### Task brief
Set each entry down verbatim, omitting images.

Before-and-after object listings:
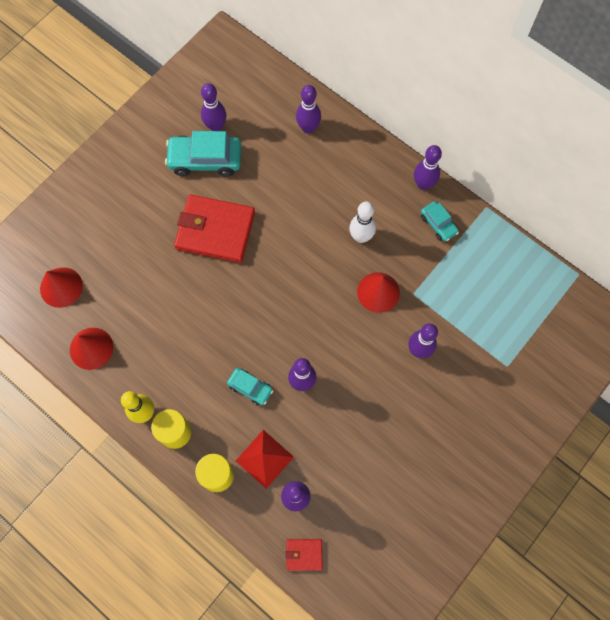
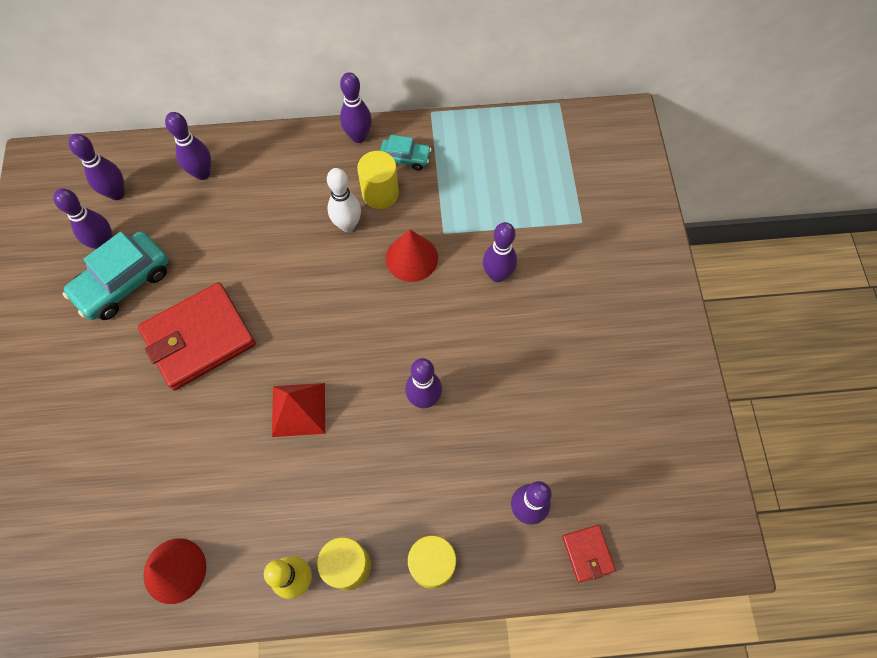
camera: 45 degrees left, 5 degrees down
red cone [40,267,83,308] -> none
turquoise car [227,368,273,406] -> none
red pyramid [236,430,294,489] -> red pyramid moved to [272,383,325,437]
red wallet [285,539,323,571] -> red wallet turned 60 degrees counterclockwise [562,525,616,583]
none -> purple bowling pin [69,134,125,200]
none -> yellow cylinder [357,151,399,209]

### Solution to this exercise
camera: 45 degrees left, 5 degrees down
red cone [40,267,83,308] -> none
turquoise car [227,368,273,406] -> none
red pyramid [236,430,294,489] -> red pyramid moved to [272,383,325,437]
red wallet [285,539,323,571] -> red wallet turned 60 degrees counterclockwise [562,525,616,583]
none -> purple bowling pin [69,134,125,200]
none -> yellow cylinder [357,151,399,209]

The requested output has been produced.